- _REQUIRED WORK_
Copy out the records word for word, beginning with the line that contains "ranchers (194, 79)" and continuing through the end of the records.
───── RECORDED DATA
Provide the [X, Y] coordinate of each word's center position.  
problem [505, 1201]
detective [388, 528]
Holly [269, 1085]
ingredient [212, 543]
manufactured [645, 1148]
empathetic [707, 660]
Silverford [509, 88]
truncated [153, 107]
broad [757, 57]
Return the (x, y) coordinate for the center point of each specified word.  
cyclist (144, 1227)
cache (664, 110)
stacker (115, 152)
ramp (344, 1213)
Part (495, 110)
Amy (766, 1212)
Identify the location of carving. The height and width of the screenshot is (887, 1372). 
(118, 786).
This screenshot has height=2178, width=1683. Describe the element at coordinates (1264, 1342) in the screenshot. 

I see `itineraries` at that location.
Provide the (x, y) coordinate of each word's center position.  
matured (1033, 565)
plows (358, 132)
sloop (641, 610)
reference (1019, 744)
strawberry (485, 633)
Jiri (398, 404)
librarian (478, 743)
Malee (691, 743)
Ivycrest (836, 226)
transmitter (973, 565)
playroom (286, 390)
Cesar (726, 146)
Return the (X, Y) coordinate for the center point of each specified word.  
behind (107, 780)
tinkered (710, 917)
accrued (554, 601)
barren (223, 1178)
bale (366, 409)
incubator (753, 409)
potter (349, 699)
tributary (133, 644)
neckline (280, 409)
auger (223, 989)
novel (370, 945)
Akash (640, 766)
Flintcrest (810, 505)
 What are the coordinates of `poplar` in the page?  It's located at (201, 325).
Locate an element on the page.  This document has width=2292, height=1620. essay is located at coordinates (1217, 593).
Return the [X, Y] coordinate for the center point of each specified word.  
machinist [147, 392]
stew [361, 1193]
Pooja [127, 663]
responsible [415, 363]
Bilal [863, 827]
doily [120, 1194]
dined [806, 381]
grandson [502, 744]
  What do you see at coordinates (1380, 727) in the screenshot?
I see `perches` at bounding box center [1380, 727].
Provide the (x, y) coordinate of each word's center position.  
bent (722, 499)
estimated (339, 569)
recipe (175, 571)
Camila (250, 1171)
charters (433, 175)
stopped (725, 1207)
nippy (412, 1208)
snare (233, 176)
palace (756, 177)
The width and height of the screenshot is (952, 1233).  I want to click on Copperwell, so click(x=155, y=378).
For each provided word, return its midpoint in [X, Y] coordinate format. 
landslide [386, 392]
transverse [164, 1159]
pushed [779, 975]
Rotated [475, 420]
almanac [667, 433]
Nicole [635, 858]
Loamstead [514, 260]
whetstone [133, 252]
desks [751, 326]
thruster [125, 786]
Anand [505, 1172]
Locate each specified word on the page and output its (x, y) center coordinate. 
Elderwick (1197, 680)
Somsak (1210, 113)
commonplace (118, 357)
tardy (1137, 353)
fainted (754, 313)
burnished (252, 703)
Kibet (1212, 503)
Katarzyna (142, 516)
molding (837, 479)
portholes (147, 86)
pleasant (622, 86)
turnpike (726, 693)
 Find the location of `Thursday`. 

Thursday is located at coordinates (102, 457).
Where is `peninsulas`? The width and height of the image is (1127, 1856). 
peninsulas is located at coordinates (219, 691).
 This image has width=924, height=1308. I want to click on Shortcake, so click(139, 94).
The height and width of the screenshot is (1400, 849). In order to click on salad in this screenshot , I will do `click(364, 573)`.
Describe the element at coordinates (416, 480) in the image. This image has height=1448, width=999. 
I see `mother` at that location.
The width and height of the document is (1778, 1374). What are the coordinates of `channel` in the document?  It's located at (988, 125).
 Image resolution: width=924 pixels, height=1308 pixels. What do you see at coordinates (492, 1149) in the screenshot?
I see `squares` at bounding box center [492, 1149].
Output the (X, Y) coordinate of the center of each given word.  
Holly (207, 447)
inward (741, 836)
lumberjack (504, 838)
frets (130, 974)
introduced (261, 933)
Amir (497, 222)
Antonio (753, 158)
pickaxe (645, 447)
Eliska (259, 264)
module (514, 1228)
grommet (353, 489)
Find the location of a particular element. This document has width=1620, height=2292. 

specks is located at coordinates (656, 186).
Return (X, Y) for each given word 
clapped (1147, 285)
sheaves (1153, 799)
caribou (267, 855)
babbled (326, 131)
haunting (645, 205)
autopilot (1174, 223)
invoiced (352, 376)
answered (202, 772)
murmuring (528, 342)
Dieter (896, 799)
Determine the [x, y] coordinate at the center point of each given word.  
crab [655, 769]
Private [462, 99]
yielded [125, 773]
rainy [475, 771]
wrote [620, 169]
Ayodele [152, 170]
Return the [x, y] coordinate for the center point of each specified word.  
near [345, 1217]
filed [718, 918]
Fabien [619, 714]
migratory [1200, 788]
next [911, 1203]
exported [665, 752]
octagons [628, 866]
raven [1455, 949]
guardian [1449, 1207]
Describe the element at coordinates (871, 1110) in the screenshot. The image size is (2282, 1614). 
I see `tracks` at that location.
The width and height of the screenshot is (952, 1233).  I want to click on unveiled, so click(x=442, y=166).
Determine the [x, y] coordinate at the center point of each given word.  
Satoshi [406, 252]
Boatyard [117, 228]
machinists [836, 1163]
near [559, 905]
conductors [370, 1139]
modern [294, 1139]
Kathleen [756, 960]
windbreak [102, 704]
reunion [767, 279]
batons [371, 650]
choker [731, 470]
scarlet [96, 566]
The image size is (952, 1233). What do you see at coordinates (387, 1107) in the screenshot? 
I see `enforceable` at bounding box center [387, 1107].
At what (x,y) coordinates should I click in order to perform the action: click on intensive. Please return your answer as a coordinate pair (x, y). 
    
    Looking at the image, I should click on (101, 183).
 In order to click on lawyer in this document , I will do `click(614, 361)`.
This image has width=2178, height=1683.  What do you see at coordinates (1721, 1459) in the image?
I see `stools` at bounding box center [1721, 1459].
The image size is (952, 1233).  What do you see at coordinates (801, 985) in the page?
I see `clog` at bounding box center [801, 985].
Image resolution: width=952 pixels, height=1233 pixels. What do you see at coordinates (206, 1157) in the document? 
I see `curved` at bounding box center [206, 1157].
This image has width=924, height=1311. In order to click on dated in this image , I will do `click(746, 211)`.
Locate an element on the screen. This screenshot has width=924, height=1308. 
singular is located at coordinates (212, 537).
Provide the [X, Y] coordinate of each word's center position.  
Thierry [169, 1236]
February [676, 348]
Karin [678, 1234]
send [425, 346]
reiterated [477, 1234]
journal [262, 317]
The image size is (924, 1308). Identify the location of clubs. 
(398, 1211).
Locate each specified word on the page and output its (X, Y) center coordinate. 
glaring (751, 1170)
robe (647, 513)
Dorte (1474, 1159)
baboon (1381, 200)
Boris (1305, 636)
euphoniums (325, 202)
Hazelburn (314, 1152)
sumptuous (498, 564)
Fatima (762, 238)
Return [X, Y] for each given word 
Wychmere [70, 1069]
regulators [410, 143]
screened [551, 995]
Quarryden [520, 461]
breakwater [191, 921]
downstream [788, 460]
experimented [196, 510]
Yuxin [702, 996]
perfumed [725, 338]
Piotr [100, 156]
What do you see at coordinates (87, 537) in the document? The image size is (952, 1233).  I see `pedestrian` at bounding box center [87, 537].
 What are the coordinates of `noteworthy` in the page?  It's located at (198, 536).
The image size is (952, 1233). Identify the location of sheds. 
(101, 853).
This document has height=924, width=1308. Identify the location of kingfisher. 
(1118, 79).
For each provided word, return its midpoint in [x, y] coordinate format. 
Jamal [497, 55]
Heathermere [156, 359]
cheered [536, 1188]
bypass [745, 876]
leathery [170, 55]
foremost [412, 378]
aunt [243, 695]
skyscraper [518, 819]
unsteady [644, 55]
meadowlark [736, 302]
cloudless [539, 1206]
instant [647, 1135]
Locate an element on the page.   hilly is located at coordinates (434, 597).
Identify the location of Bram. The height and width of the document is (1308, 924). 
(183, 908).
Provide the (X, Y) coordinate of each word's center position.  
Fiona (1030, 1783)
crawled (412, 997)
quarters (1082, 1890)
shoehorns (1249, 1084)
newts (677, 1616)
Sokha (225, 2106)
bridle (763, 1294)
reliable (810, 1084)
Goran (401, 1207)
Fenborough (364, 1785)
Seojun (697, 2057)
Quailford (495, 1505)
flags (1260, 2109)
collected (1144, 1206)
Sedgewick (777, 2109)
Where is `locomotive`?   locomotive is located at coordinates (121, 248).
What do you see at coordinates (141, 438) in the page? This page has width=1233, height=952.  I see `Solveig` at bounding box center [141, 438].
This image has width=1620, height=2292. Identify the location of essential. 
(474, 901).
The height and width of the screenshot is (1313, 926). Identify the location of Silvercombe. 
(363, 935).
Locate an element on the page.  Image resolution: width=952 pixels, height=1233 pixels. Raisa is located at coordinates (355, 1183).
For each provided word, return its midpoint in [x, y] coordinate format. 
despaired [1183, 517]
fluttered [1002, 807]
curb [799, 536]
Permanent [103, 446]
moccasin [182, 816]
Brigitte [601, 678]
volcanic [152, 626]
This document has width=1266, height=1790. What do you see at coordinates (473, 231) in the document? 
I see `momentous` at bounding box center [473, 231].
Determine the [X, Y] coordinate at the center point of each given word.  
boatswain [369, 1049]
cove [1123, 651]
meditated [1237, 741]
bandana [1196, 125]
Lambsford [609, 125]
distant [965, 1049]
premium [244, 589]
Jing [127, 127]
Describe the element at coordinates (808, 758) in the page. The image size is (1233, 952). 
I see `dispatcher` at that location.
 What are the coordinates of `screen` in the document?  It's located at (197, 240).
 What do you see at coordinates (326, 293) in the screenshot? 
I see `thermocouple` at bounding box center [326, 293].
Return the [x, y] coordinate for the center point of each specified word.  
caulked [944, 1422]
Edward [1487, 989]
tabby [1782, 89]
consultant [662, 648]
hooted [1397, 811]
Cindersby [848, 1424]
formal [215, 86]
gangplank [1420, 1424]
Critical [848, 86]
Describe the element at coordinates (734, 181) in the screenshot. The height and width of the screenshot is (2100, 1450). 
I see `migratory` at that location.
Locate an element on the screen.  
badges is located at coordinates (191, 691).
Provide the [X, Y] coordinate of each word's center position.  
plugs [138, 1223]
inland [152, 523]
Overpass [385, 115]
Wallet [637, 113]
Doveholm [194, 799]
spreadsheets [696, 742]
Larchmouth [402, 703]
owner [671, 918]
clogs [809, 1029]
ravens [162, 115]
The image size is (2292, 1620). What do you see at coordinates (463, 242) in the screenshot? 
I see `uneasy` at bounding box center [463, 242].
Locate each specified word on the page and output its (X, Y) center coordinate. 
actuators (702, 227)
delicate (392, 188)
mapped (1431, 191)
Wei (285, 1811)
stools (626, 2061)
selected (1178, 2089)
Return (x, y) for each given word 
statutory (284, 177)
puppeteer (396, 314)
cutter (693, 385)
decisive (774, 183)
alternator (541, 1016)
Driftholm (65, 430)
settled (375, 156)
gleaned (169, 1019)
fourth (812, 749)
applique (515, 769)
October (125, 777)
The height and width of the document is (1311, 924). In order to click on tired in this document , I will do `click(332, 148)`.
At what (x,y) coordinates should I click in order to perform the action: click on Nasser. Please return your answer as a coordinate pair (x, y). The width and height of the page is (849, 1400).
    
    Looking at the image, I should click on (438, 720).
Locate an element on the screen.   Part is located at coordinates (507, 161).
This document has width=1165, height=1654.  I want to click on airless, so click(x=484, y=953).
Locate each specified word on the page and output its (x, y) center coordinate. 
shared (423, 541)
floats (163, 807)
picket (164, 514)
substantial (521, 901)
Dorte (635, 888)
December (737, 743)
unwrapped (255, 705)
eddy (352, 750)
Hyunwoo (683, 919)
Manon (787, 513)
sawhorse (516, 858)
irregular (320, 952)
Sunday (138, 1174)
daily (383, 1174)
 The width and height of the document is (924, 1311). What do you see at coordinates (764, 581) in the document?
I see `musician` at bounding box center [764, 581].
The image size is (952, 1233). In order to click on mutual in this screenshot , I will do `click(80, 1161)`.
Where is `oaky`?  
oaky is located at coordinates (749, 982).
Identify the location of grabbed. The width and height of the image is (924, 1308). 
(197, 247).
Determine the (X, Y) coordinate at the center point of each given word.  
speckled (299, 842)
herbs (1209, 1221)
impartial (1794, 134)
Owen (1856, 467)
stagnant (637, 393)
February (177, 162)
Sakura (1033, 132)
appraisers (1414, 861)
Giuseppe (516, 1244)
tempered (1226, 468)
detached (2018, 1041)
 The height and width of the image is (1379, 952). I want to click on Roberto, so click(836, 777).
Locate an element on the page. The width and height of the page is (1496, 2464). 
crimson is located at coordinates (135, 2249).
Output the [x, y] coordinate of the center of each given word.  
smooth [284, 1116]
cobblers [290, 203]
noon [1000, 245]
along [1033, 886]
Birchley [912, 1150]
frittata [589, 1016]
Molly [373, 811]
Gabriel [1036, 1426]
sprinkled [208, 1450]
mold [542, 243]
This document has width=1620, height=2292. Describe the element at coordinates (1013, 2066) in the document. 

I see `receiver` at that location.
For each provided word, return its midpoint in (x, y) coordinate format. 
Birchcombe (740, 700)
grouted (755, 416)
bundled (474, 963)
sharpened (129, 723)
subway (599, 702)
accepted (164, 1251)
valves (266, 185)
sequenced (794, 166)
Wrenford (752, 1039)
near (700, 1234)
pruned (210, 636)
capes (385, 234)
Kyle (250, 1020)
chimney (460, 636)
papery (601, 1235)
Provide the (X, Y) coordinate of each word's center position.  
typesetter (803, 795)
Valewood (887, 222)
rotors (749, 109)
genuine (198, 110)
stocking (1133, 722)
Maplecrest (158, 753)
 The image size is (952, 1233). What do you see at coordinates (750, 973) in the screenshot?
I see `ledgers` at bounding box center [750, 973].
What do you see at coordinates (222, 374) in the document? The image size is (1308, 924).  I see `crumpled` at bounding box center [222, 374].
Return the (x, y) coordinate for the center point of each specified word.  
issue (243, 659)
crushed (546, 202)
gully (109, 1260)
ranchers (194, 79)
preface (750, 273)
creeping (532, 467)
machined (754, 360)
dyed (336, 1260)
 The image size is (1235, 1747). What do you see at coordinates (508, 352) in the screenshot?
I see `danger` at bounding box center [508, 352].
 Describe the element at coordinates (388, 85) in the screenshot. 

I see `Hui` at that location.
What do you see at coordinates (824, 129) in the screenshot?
──────────
- _SOLUTION FOR THIS TASK_
ranchers (194, 79)
preface (750, 273)
creeping (532, 467)
machined (754, 360)
dyed (336, 1260)
 The image size is (1235, 1747). What do you see at coordinates (508, 352) in the screenshot?
I see `danger` at bounding box center [508, 352].
 Describe the element at coordinates (388, 85) in the screenshot. 

I see `Hui` at that location.
What do you see at coordinates (824, 129) in the screenshot?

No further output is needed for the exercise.